## WORK ORDER:
Show, in full, each line of the data that contains "turquoise".

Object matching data
***
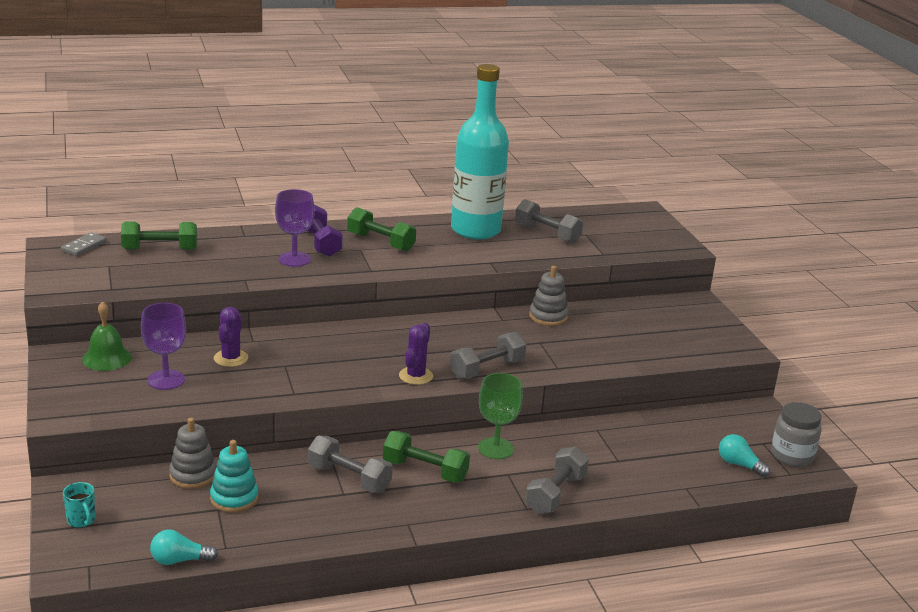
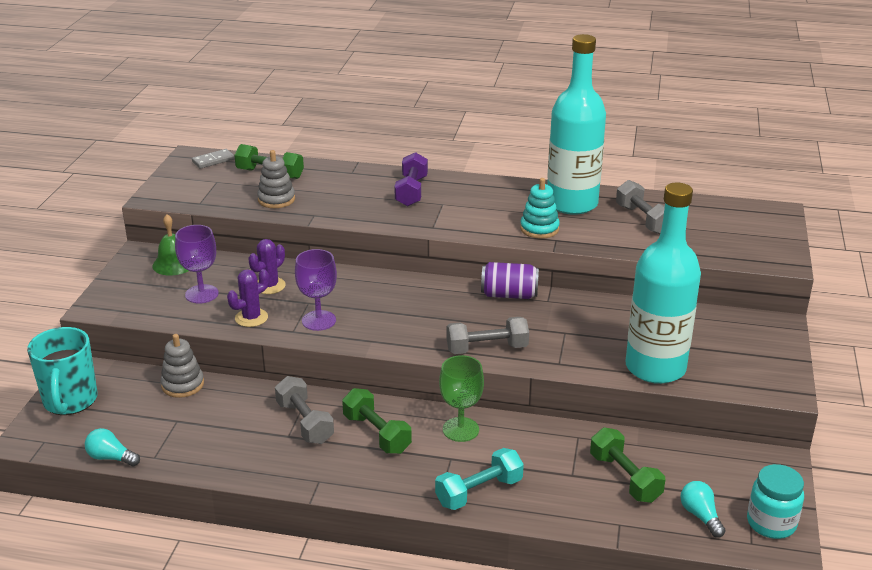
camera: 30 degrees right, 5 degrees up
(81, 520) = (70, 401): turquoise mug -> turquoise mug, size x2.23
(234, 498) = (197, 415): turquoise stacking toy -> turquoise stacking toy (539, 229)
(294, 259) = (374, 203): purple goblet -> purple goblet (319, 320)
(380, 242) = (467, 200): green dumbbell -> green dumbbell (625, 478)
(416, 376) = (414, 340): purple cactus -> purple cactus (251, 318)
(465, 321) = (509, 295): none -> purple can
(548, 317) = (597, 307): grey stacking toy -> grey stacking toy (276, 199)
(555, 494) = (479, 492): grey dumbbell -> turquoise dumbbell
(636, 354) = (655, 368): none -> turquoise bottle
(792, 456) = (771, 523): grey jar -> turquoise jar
***
## RESPONSE:
(81, 520) = (70, 401): turquoise mug -> turquoise mug, size x2.23
(234, 498) = (197, 415): turquoise stacking toy -> turquoise stacking toy (539, 229)
(555, 494) = (479, 492): grey dumbbell -> turquoise dumbbell
(636, 354) = (655, 368): none -> turquoise bottle
(792, 456) = (771, 523): grey jar -> turquoise jar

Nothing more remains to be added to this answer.